MATERIALS PROVIDED below:

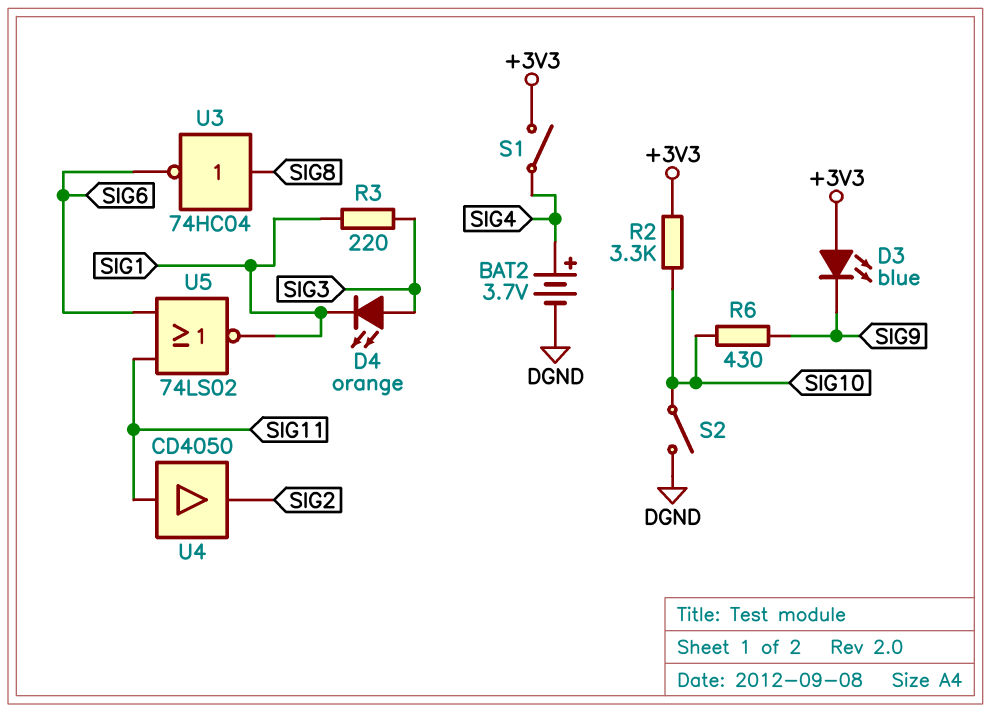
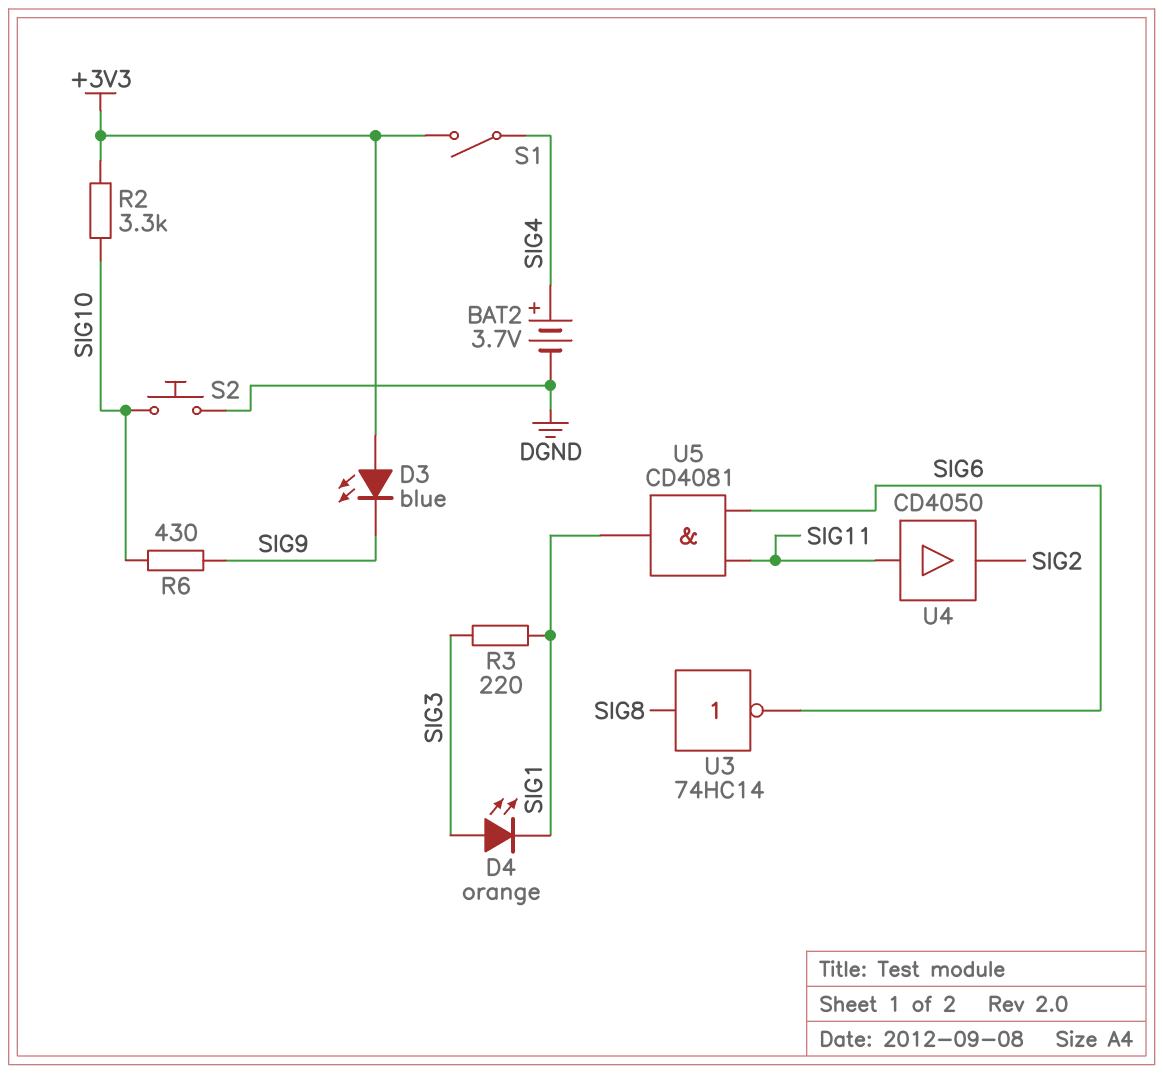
S2: switch (DGND, SIG10) -> button (DGND, SIG10)
U3: NOT 74HC04 (in SIG8, out SIG6) -> NOT 74HC14 (in SIG8, out SIG6)
U5: NOR 74LS02 (in SIG6, in SIG11, out SIG1) -> AND CD4081 (in SIG6, in SIG11, out SIG1)

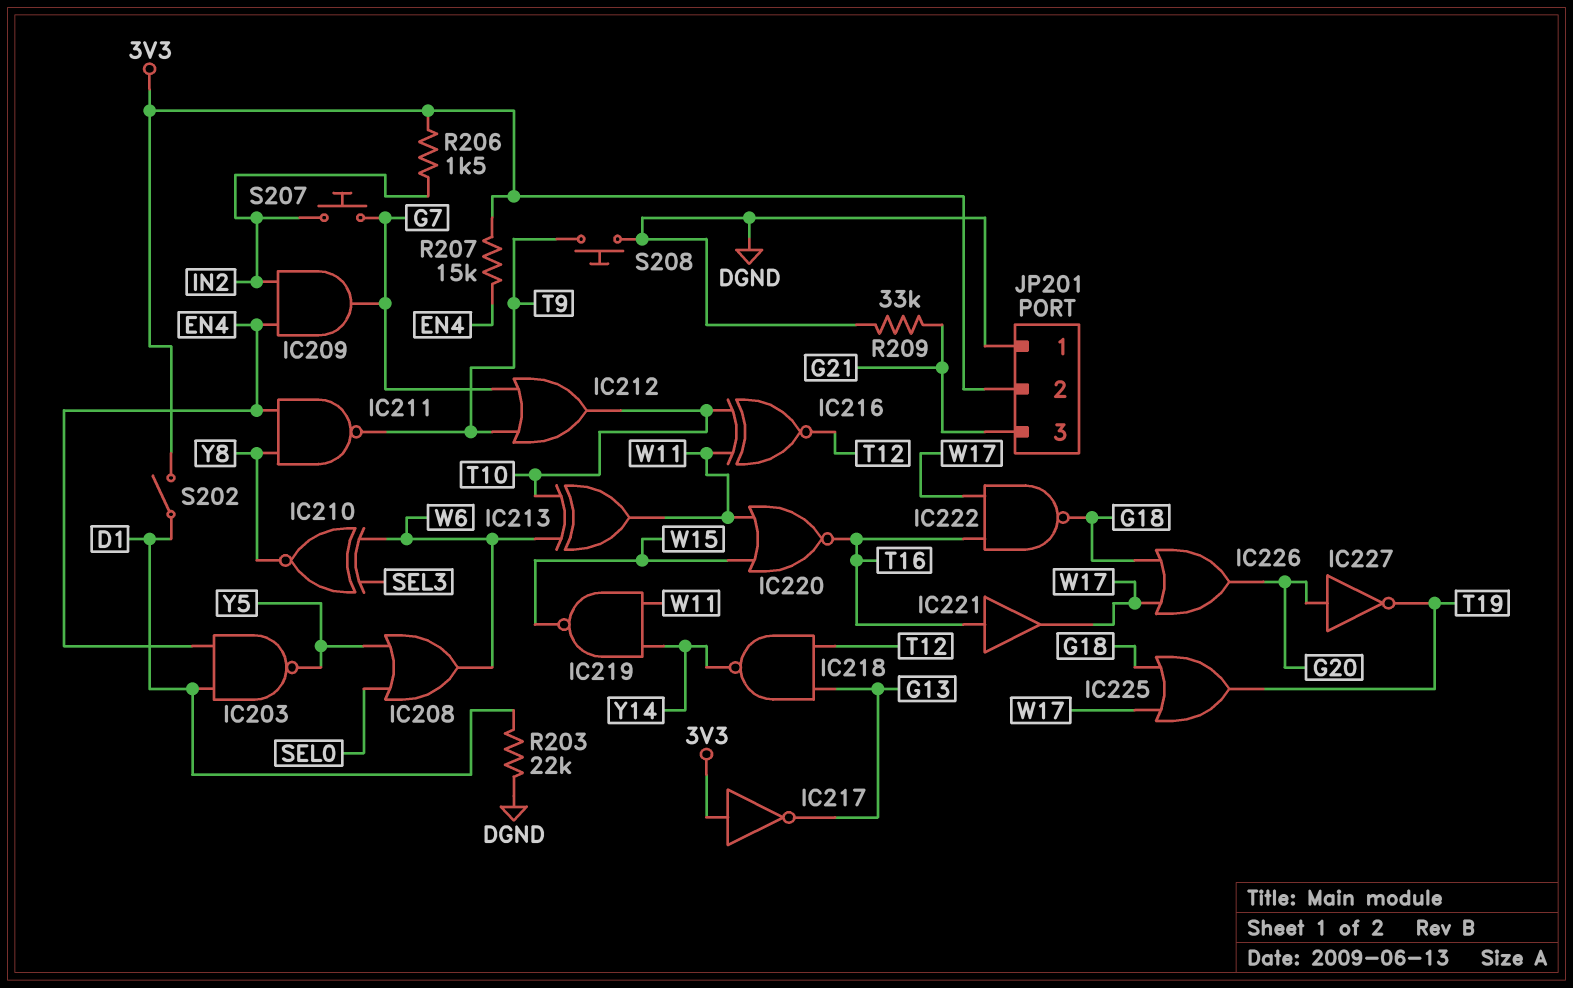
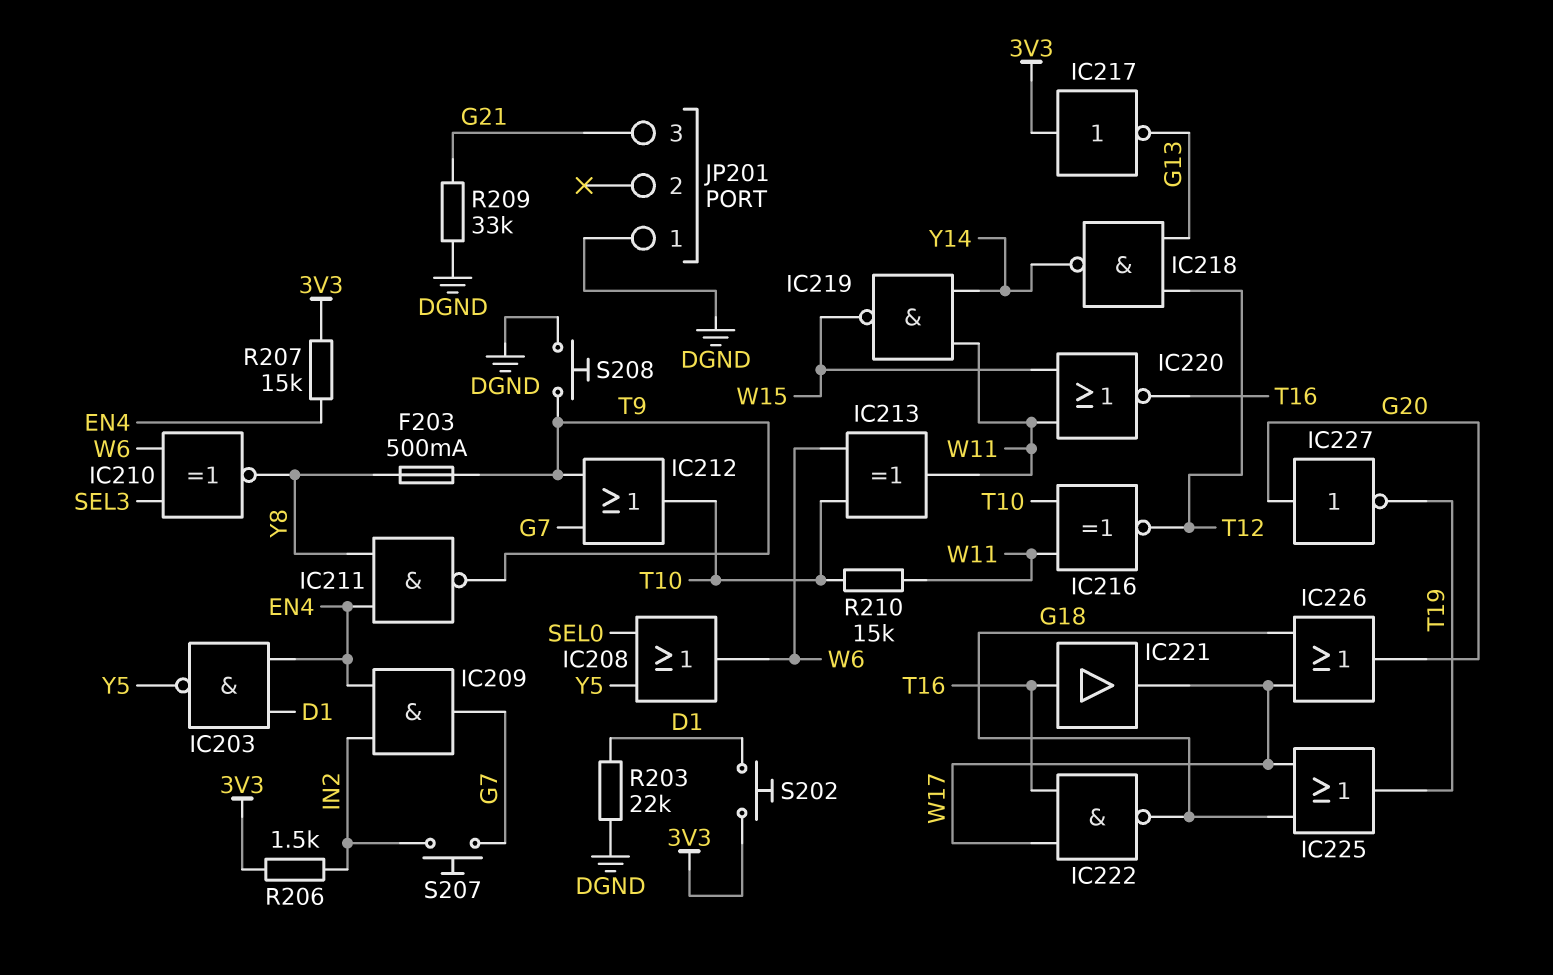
F203: none -> 500mA (T9, Y8)
JP201 pin 2: 3V3 -> none
R210: none -> 15k (T10, W11)
S202: switch (3V3, D1) -> button (3V3, D1)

End of MATERIALS PROVIDED.

▶ _WHAT IS EXPECTED_:
Retype, exactly as written, each line from the one containing "U3: NOT 74HC04" through the end of the data above, and leave out every picture.

▶ _ANSWER SECTION_:
U3: NOT 74HC04 (in SIG8, out SIG6) -> NOT 74HC14 (in SIG8, out SIG6)
U5: NOR 74LS02 (in SIG6, in SIG11, out SIG1) -> AND CD4081 (in SIG6, in SIG11, out SIG1)

F203: none -> 500mA (T9, Y8)
JP201 pin 2: 3V3 -> none
R210: none -> 15k (T10, W11)
S202: switch (3V3, D1) -> button (3V3, D1)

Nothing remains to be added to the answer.